:: Brief ::
Since the records include pictures, leave those out while you reproduce exactly and only the lines from the one containing "BUTTON pin SIG: D3 -> D12" through the one containing "RADIO pin MOSI: D3 -> A1", inclusive.
-------- Given records
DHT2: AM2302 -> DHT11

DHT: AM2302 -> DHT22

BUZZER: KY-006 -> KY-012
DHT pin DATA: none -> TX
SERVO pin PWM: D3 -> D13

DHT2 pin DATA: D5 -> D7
----------------
-------- Given records
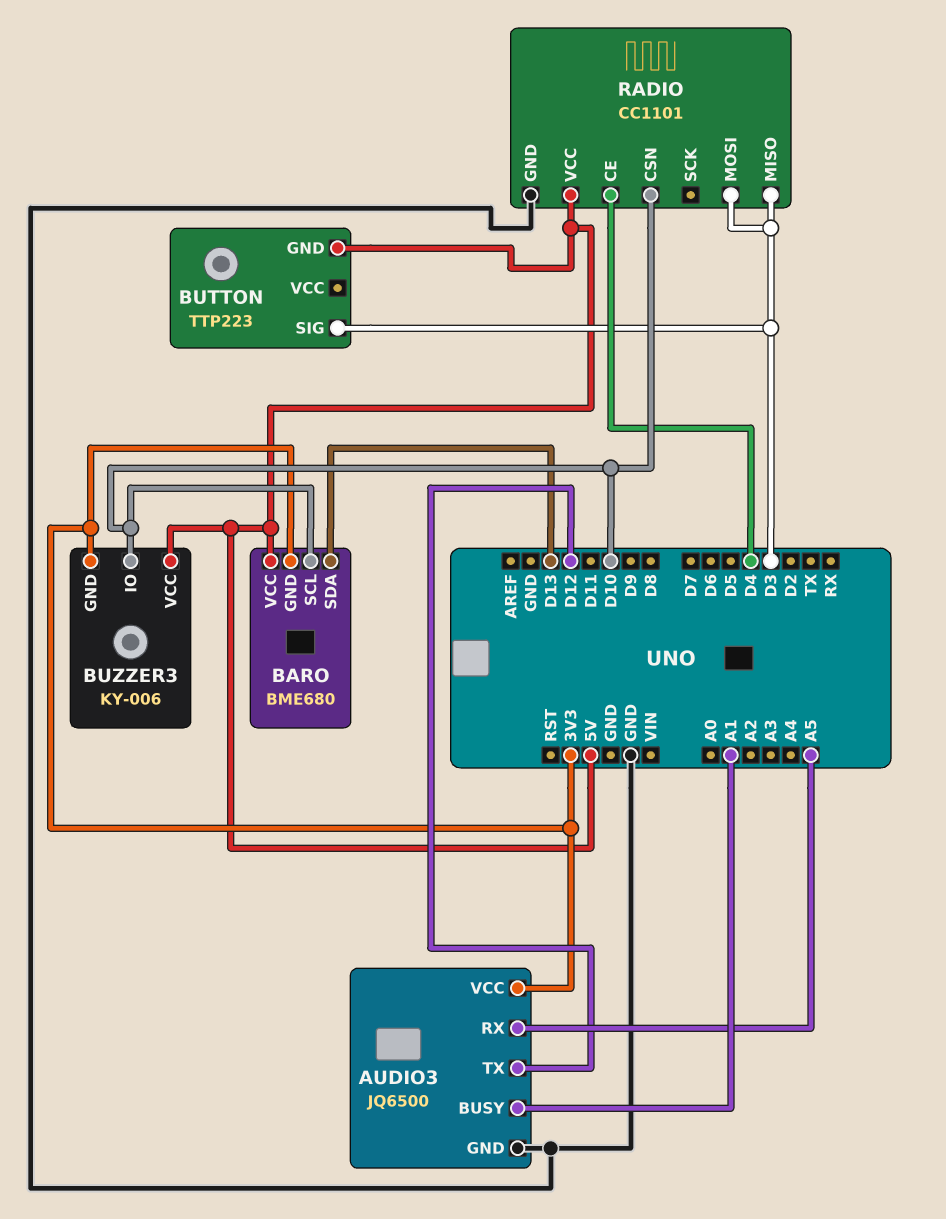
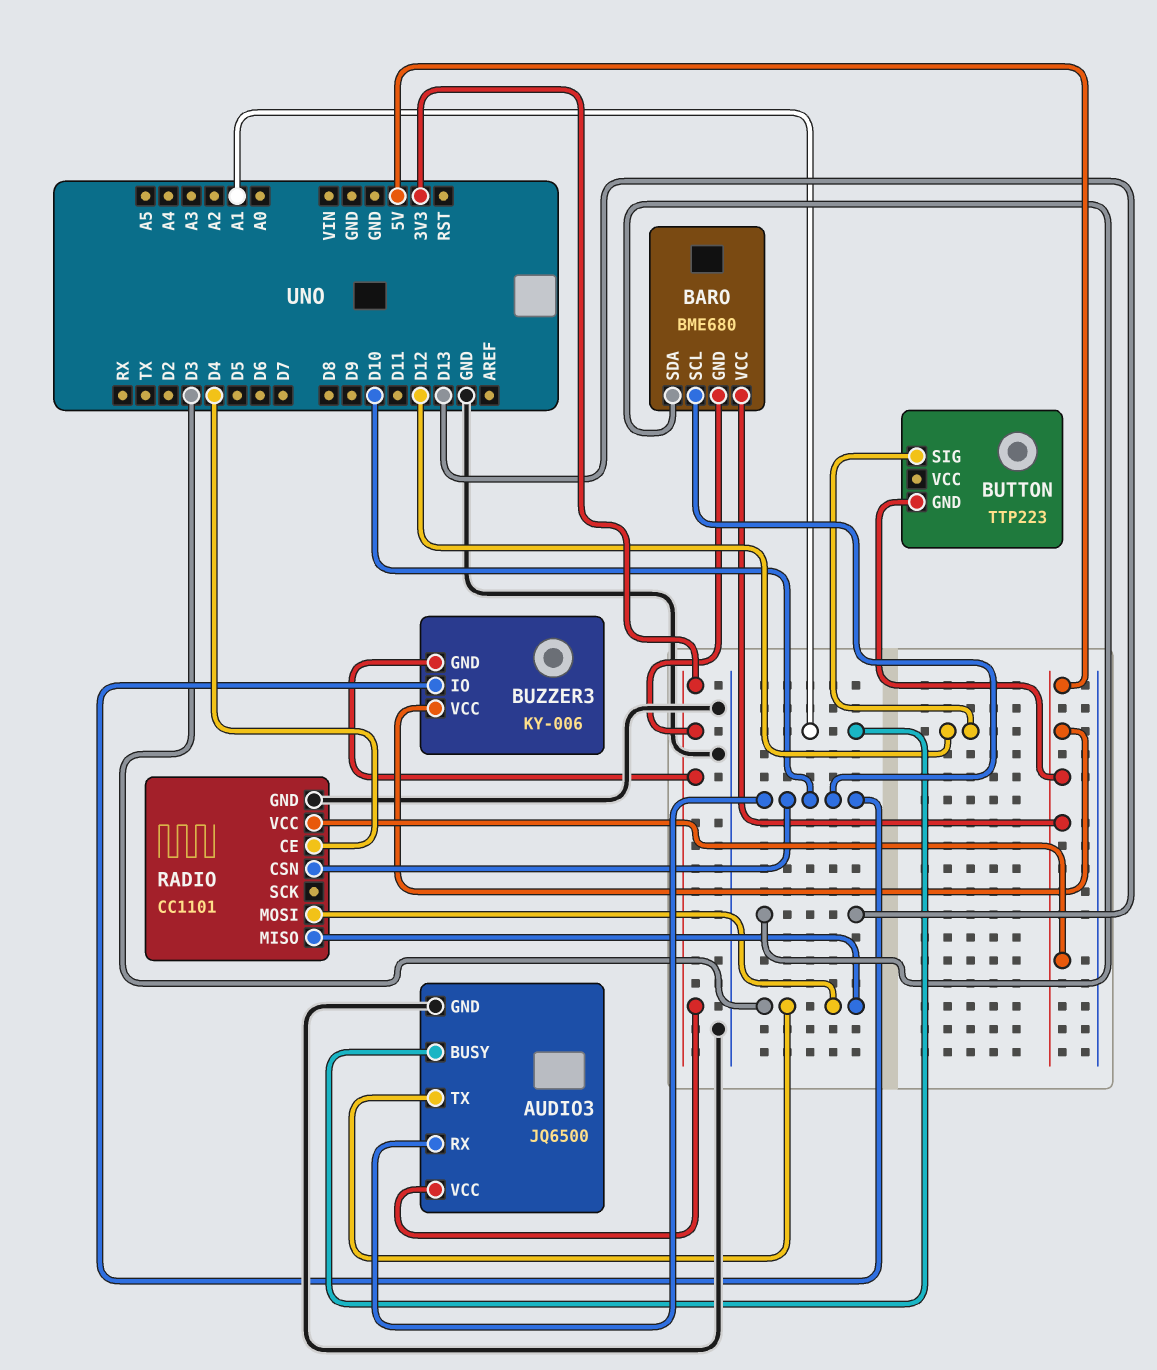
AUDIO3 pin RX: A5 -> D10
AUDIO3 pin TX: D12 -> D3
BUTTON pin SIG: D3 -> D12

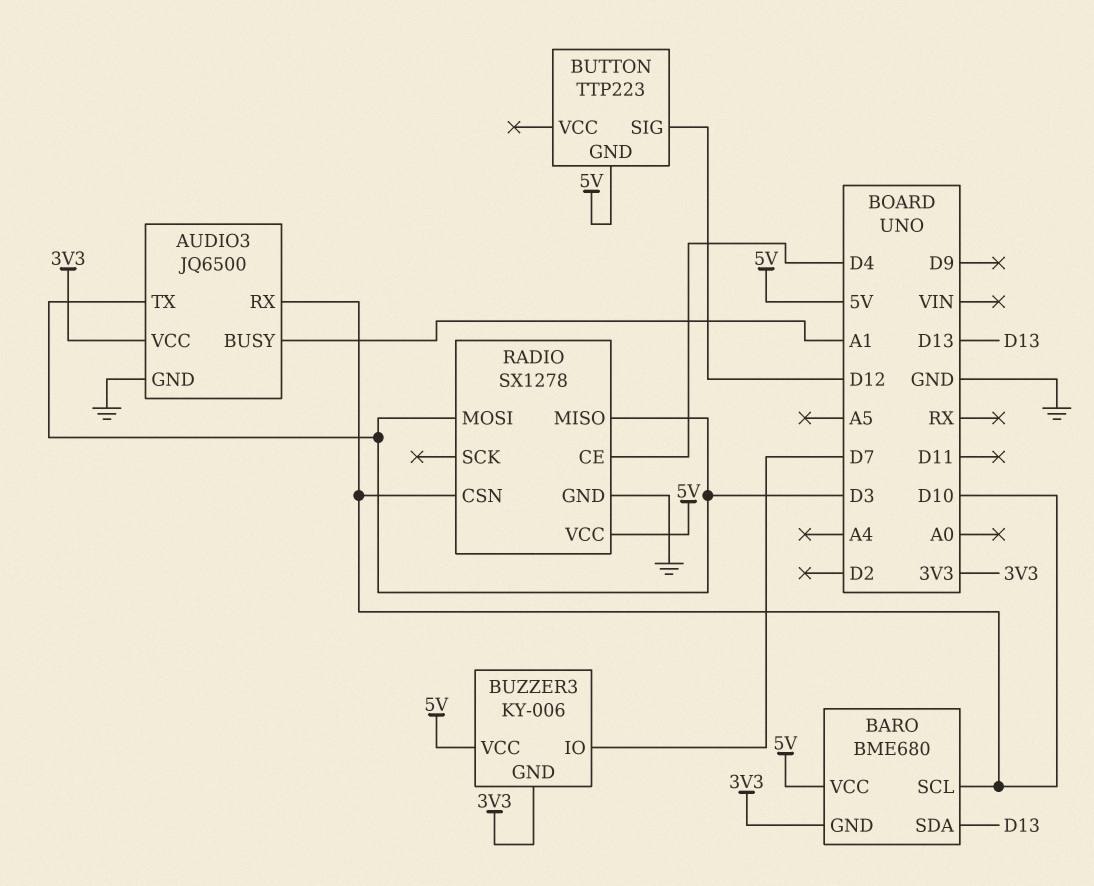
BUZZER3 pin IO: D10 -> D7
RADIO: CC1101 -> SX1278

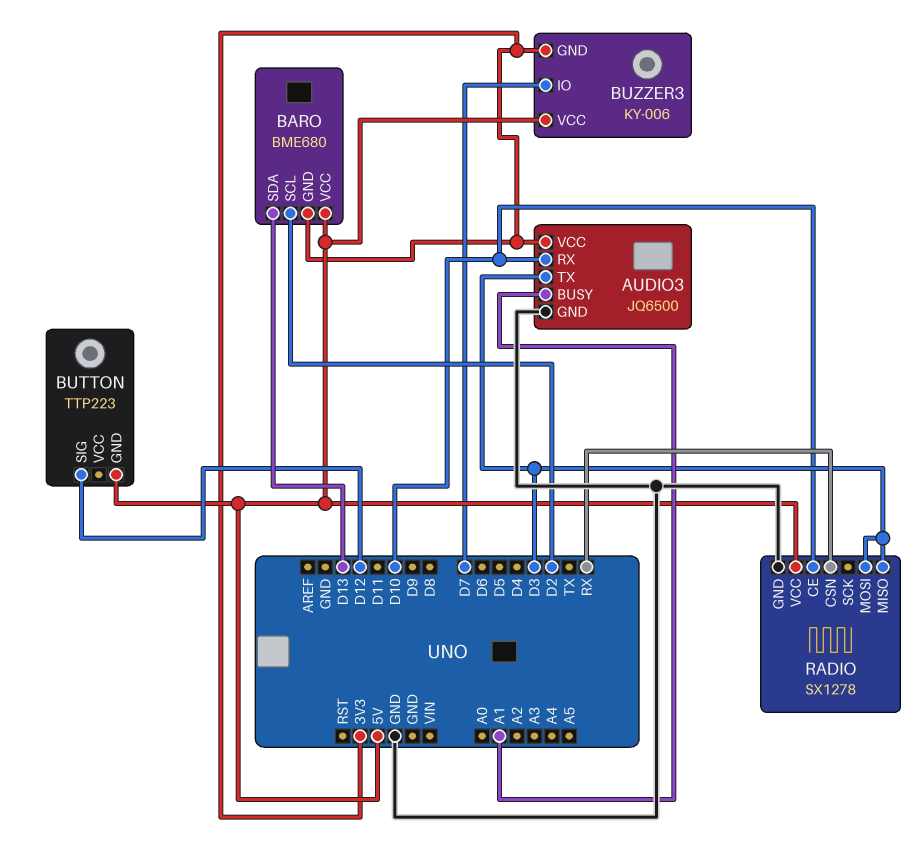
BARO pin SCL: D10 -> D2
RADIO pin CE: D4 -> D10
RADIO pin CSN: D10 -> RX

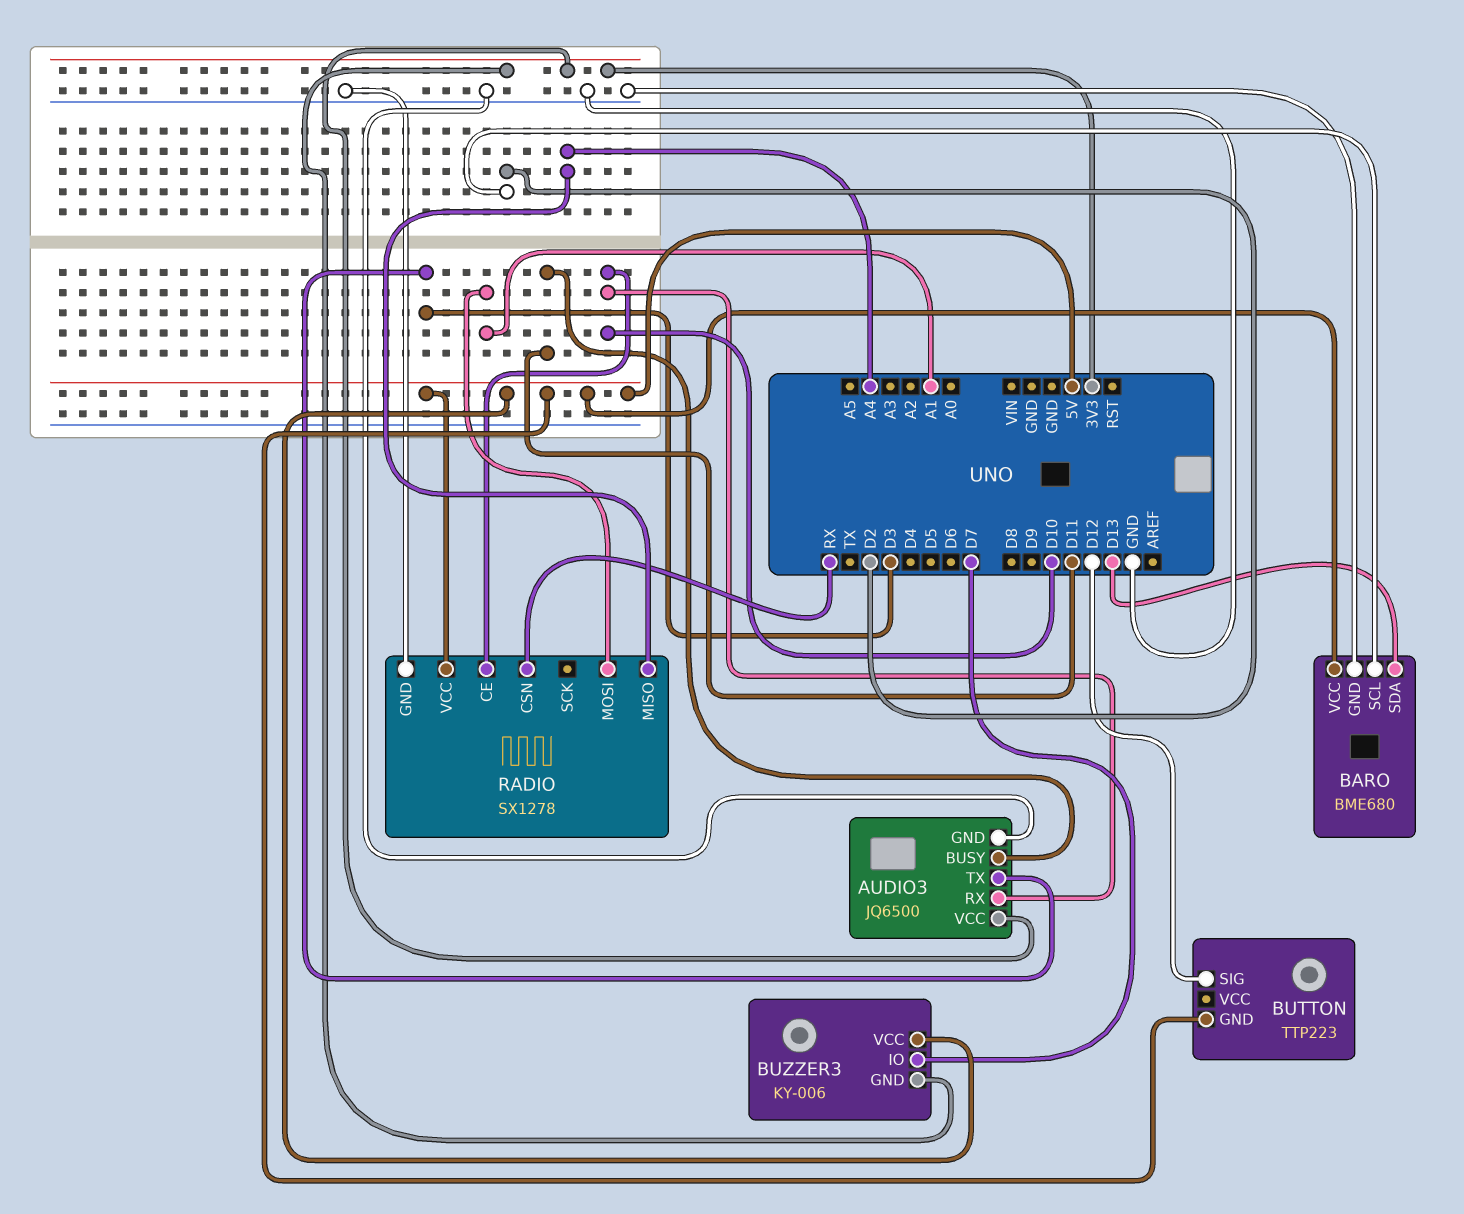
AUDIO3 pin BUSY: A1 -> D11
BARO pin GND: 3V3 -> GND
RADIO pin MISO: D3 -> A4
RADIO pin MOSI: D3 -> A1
----------------
:: Written response ::
BUTTON pin SIG: D3 -> D12

BUZZER3 pin IO: D10 -> D7
RADIO: CC1101 -> SX1278

BARO pin SCL: D10 -> D2
RADIO pin CE: D4 -> D10
RADIO pin CSN: D10 -> RX

AUDIO3 pin BUSY: A1 -> D11
BARO pin GND: 3V3 -> GND
RADIO pin MISO: D3 -> A4
RADIO pin MOSI: D3 -> A1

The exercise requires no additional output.